─── Input material ───
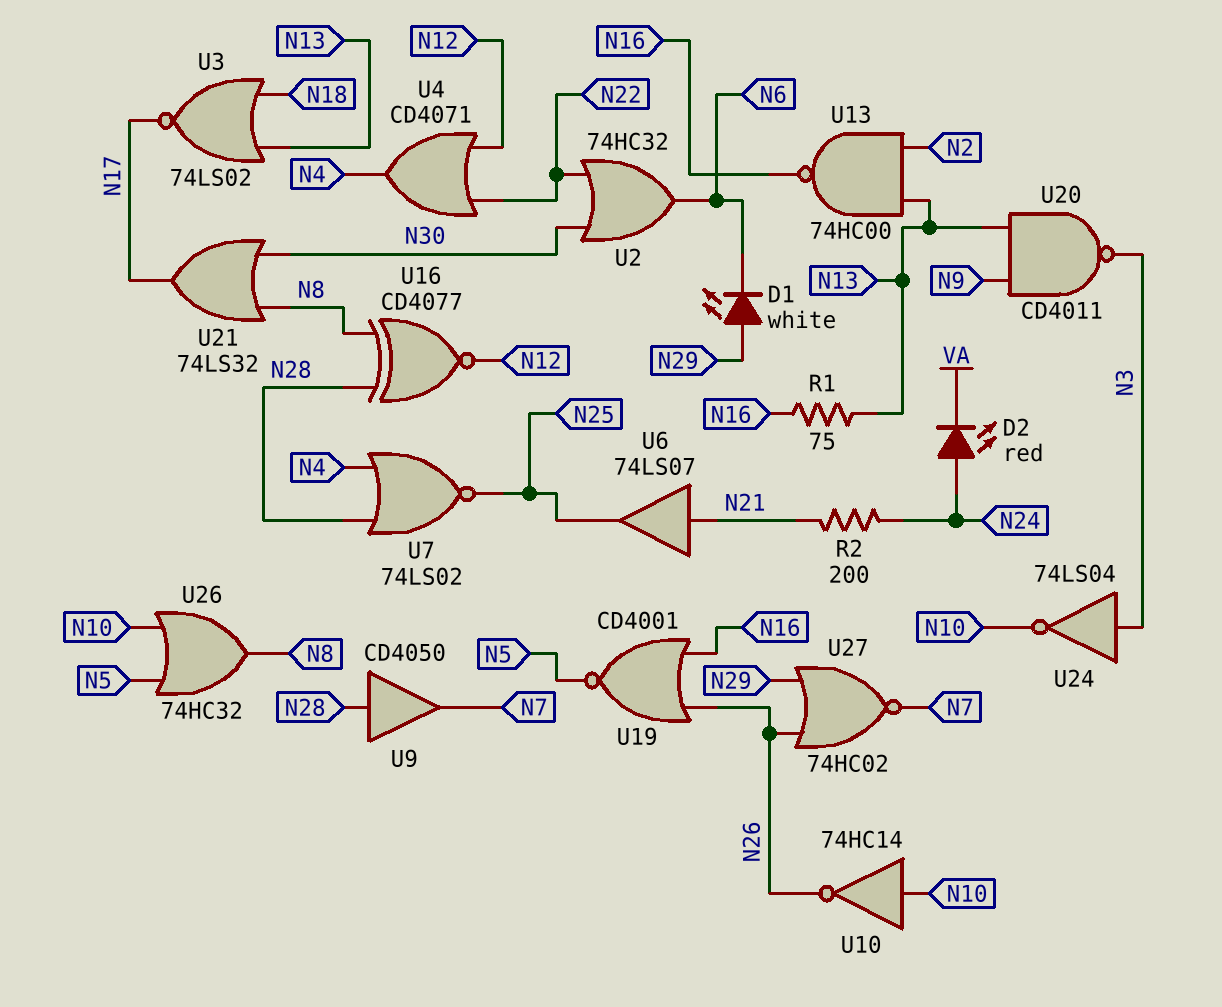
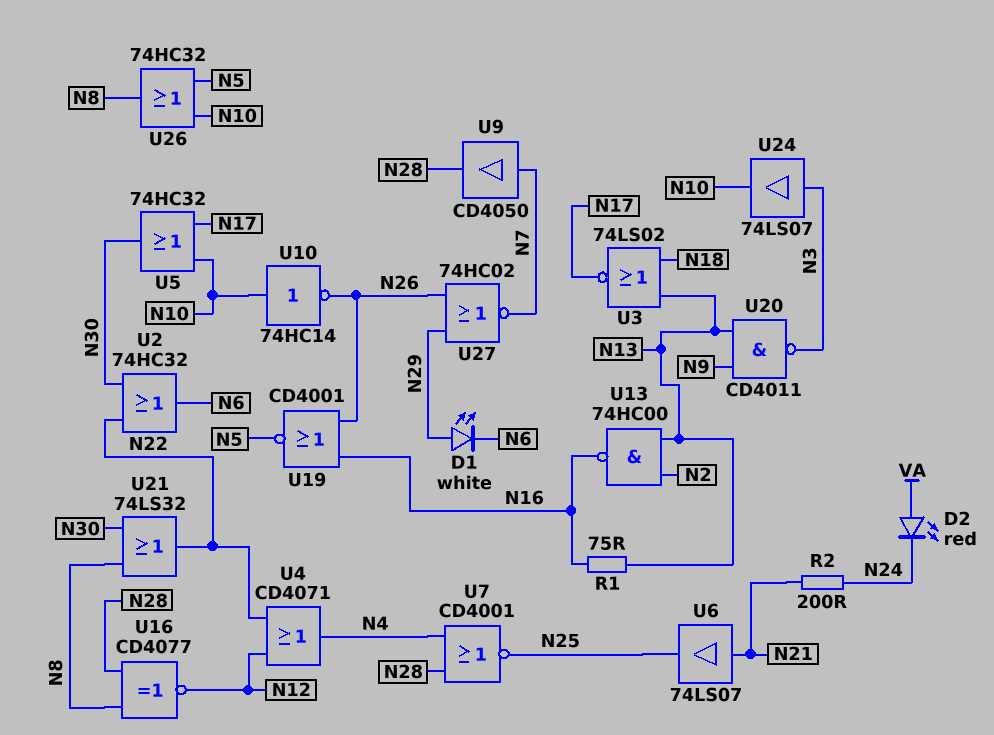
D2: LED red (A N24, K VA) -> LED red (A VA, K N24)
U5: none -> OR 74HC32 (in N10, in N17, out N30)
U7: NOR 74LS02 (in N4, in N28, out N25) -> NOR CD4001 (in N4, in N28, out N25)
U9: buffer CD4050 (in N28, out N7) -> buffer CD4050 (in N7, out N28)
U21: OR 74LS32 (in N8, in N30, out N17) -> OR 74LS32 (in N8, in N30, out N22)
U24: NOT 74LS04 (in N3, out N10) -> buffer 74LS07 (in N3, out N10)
───
─── Input material ───
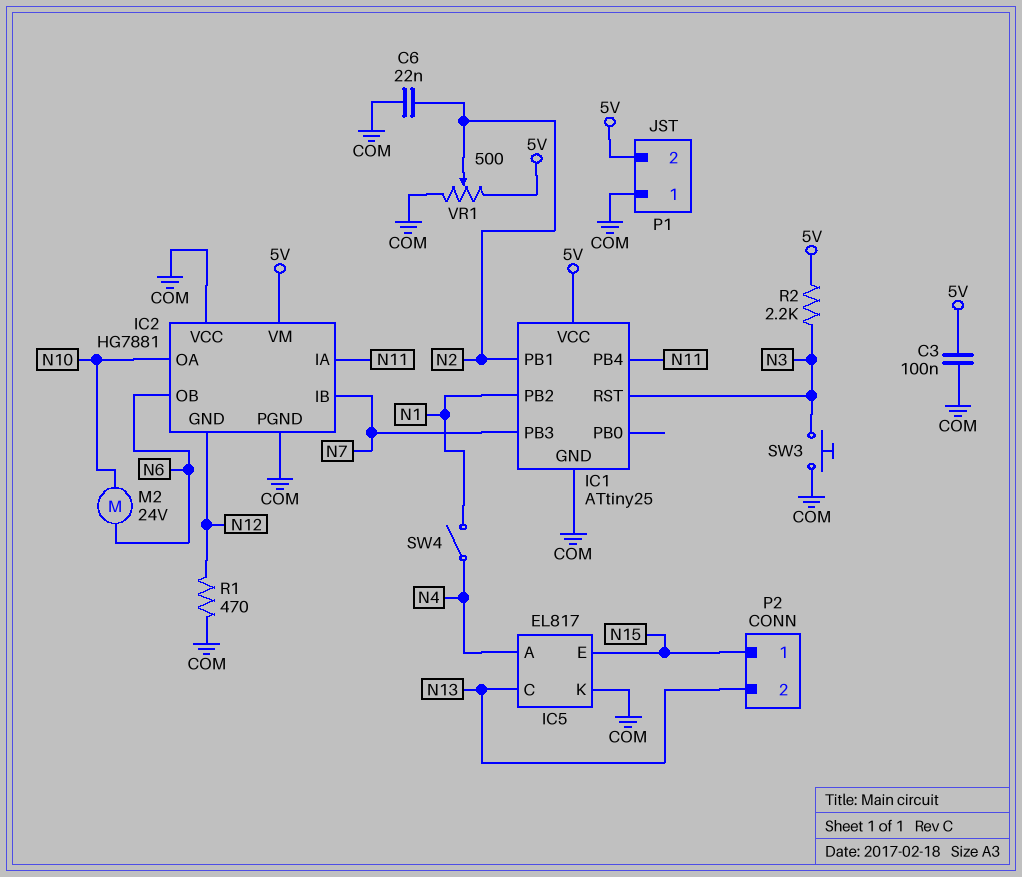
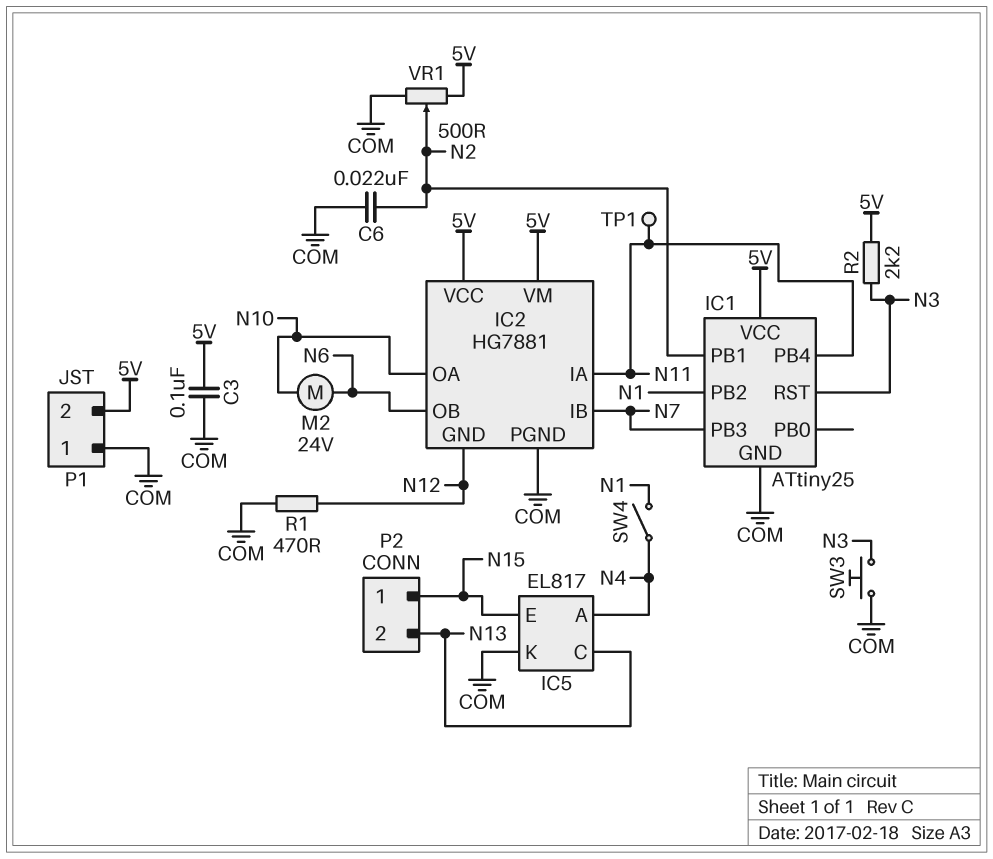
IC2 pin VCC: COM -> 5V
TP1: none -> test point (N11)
───
▸ Your assignment: Number of lines above that include "buffer": state it and nothing else.

▸ Task output: 2